TASK DATA Start Marker

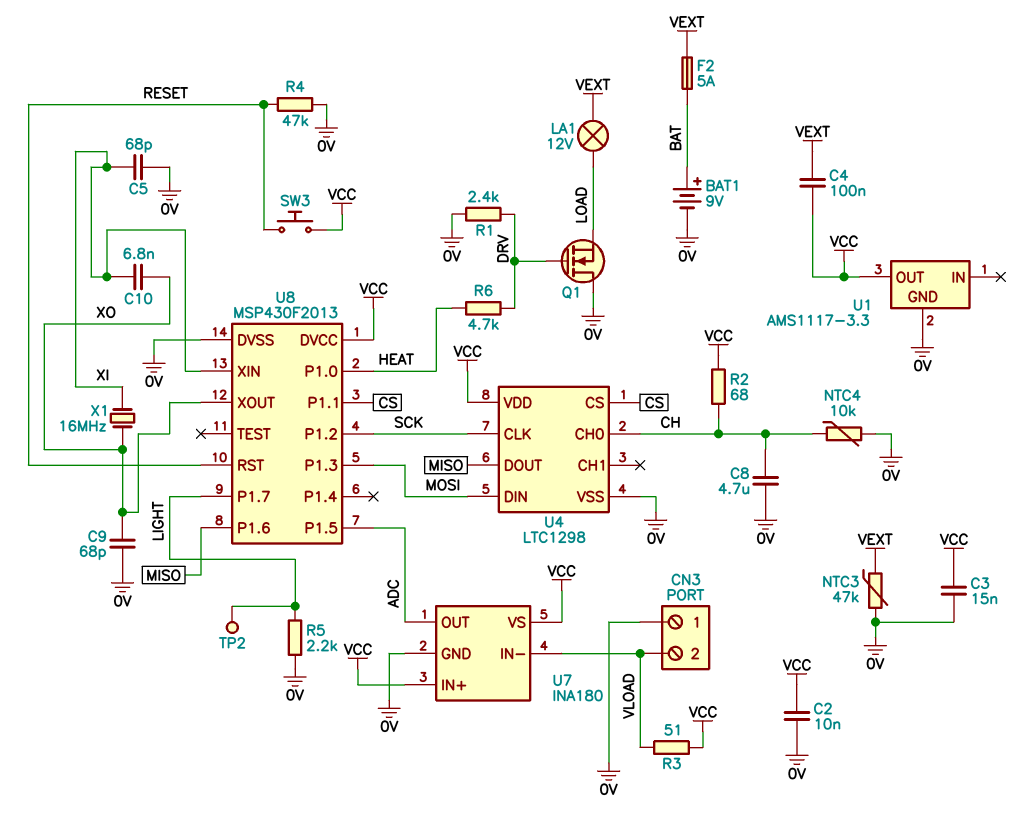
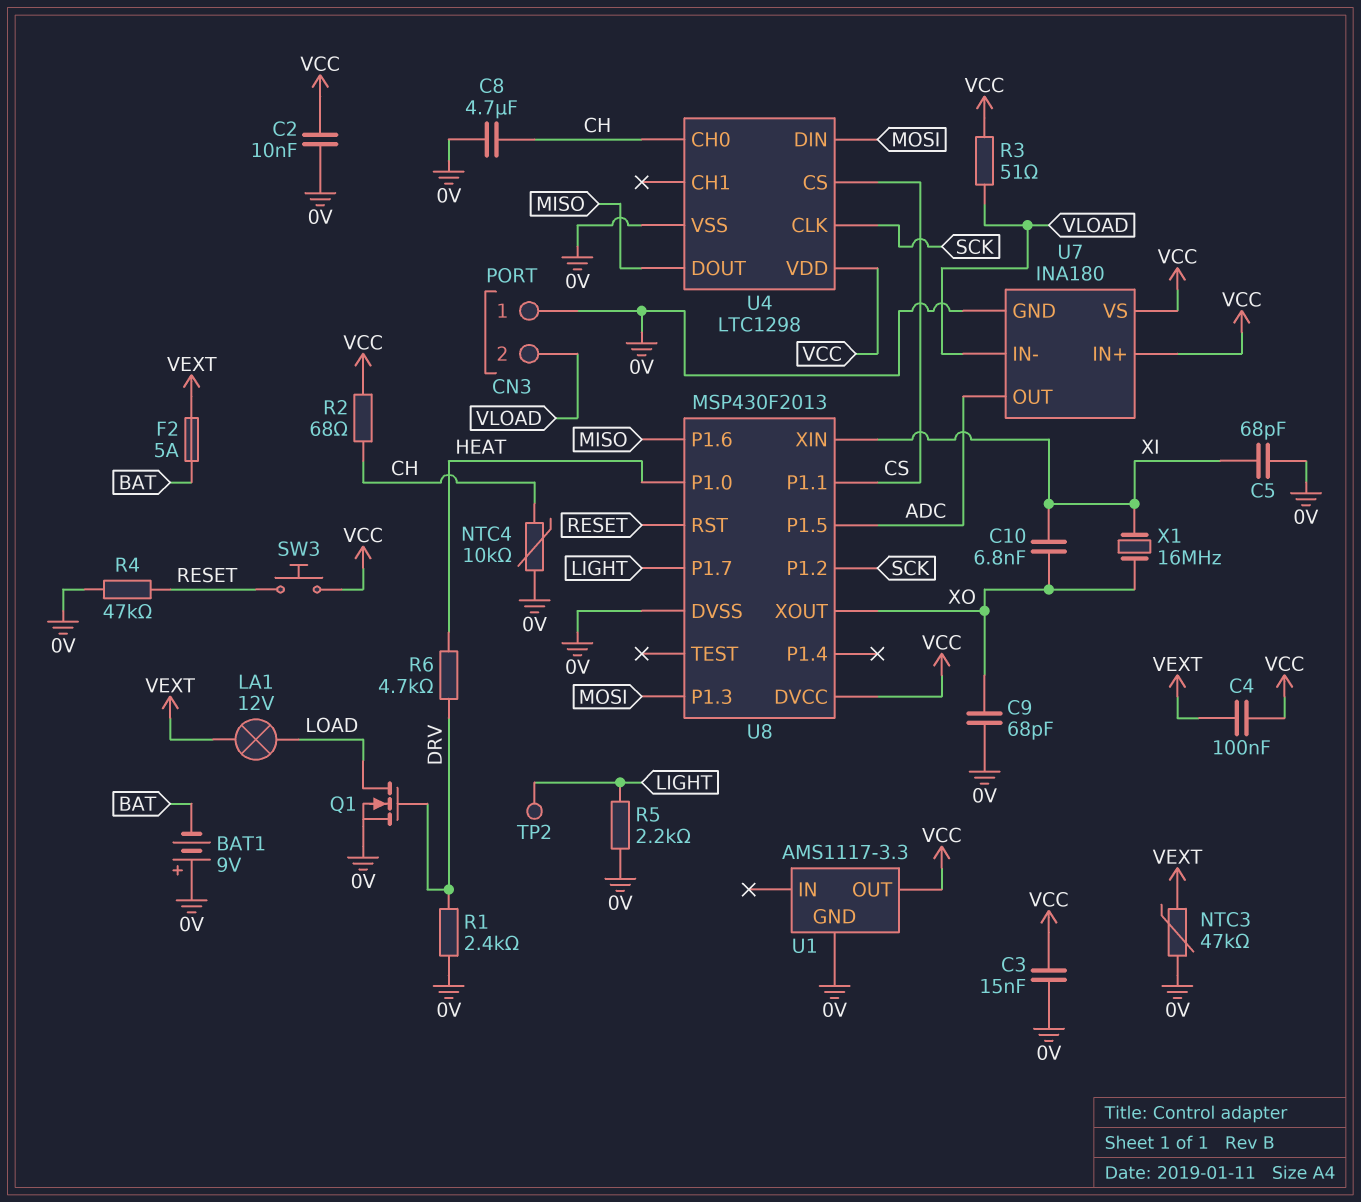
BAT1: 9V (plus BAT, minus 0V) -> 9V (plus 0V, minus BAT)
Q1: NMOS (G DRV, D 0V, S LOAD) -> NMOS (G DRV, D LOAD, S 0V)

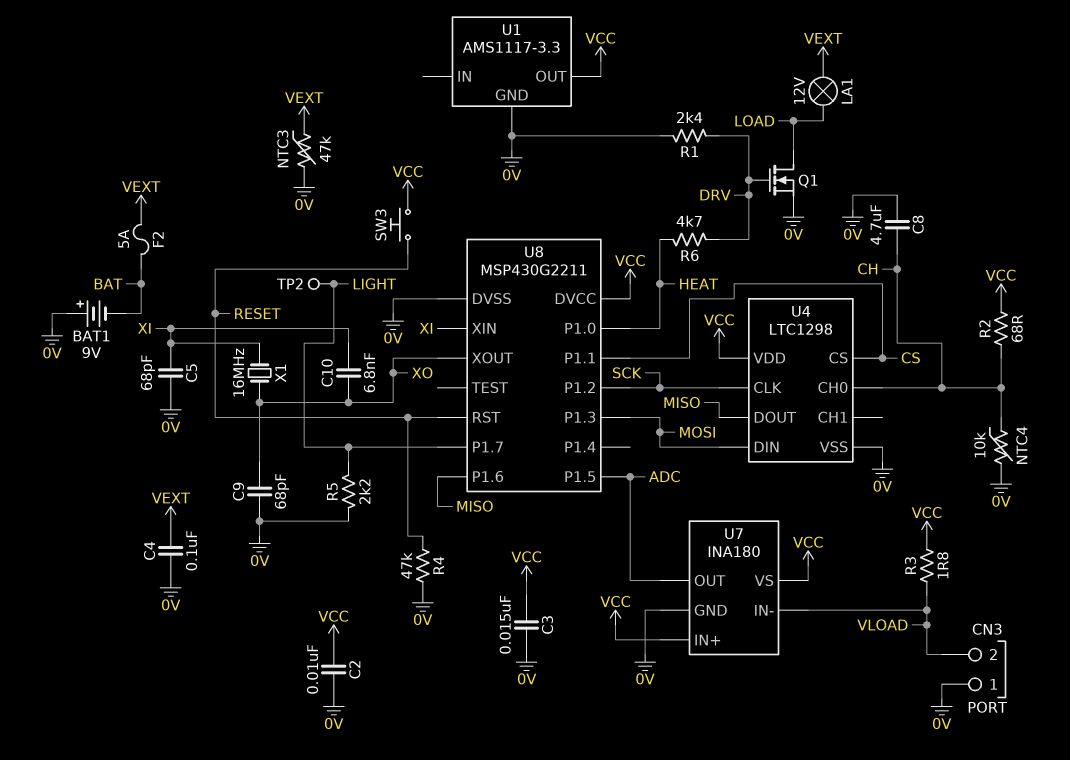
C4: 100nF (VCC, VEXT) -> 100nF (0V, VEXT)
R3: 51 (VCC, VLOAD) -> 1.8 (VCC, VLOAD)
U8: MSP430F2013 -> MSP430G2211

TASK DATA End Marker

◆ **EXERCISE DESCRIPTION**:
The answer must be an exact copy of the lines from the one containing "R3: 51 (VCC, VLOAD) -> 1.8 (VCC, VLOAD)" through the last line of the records, both included.

◆ **RESULT OF THE TASK**:
R3: 51 (VCC, VLOAD) -> 1.8 (VCC, VLOAD)
U8: MSP430F2013 -> MSP430G2211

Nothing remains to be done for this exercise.